» Data under study:

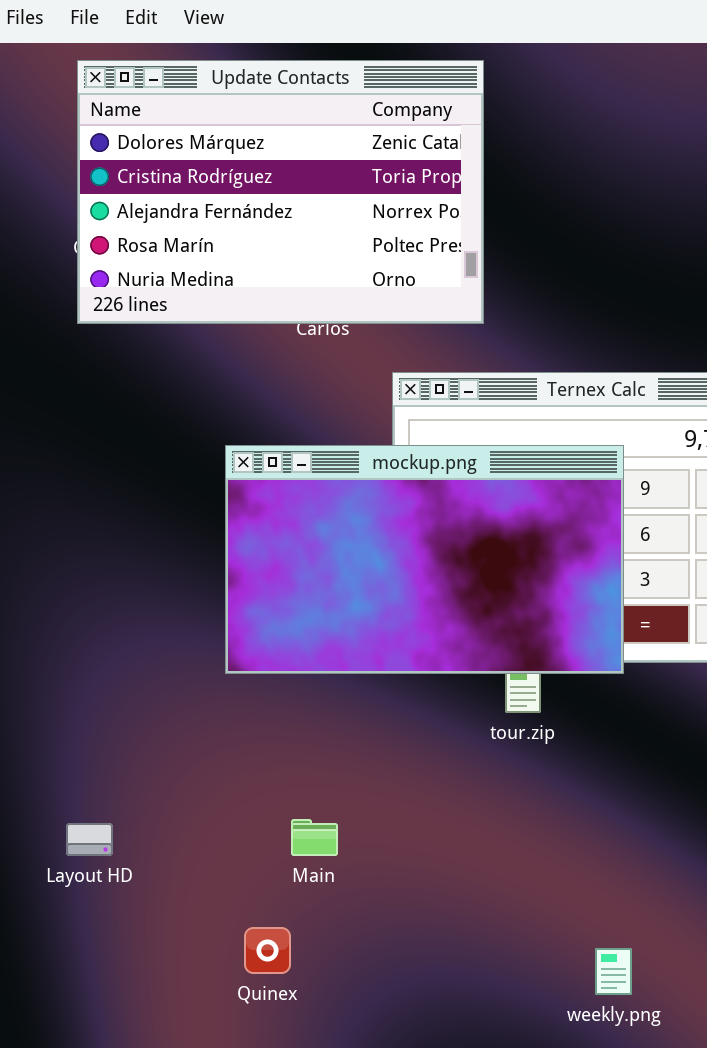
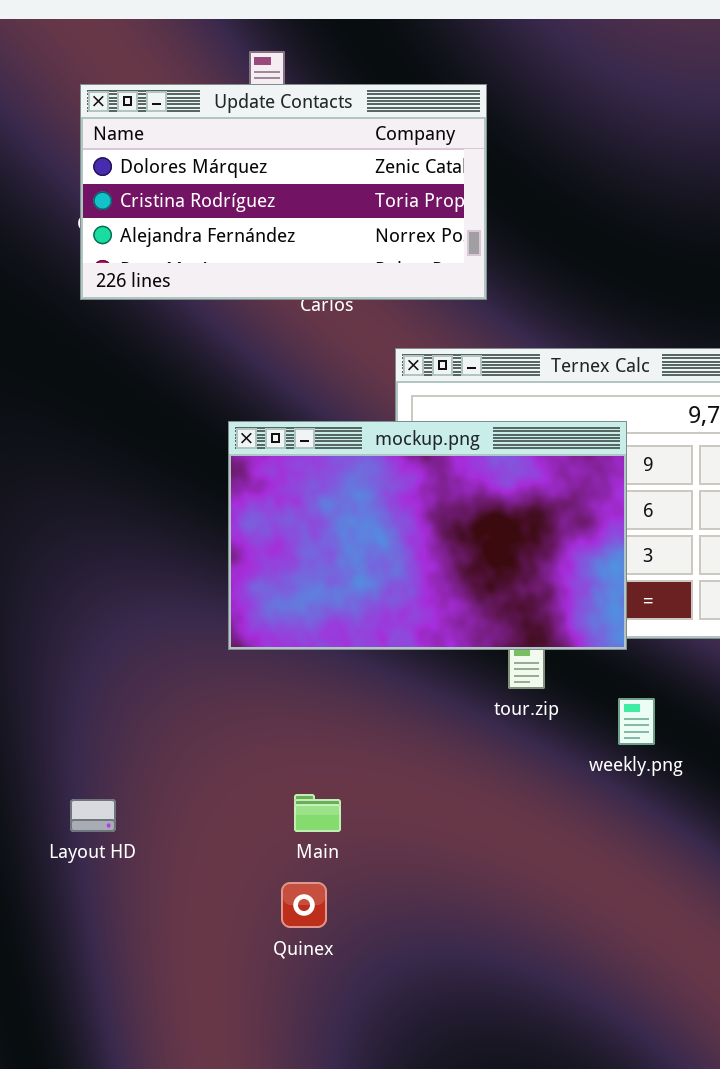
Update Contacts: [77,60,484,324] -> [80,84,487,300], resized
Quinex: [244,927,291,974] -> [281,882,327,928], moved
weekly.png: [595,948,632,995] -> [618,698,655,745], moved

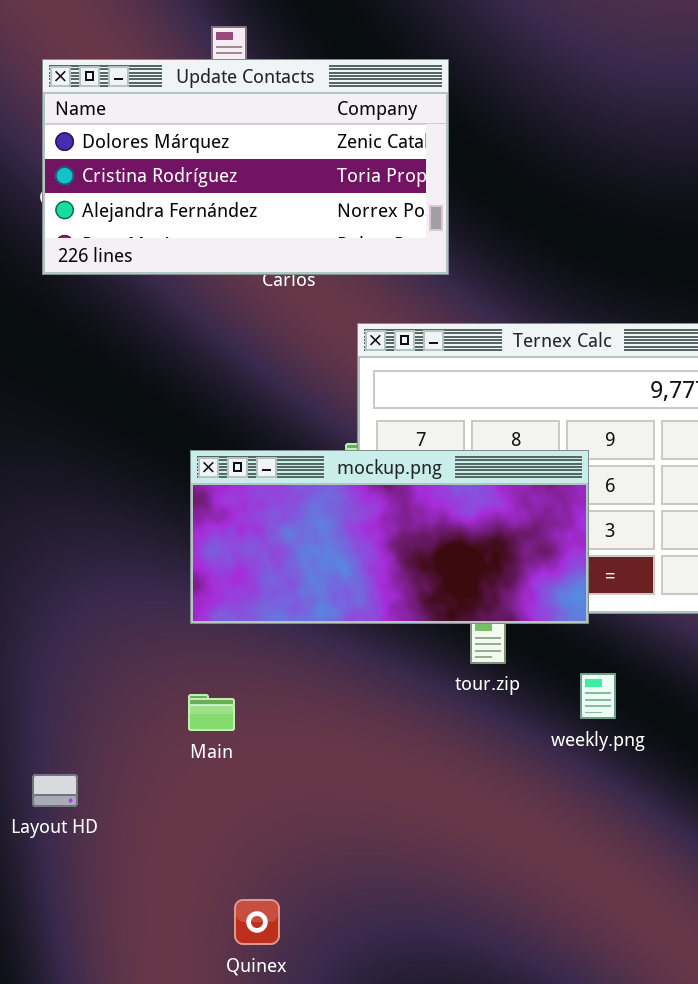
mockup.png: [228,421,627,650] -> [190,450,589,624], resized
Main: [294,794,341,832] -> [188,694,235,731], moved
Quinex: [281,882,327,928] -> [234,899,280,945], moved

» What you have to do:
Write out the material above once more, word for word. Images stay out.

» Answer to this exercise:
Update Contacts: [77,60,484,324] -> [80,84,487,300], resized
Quinex: [244,927,291,974] -> [281,882,327,928], moved
weekly.png: [595,948,632,995] -> [618,698,655,745], moved

mockup.png: [228,421,627,650] -> [190,450,589,624], resized
Main: [294,794,341,832] -> [188,694,235,731], moved
Quinex: [281,882,327,928] -> [234,899,280,945], moved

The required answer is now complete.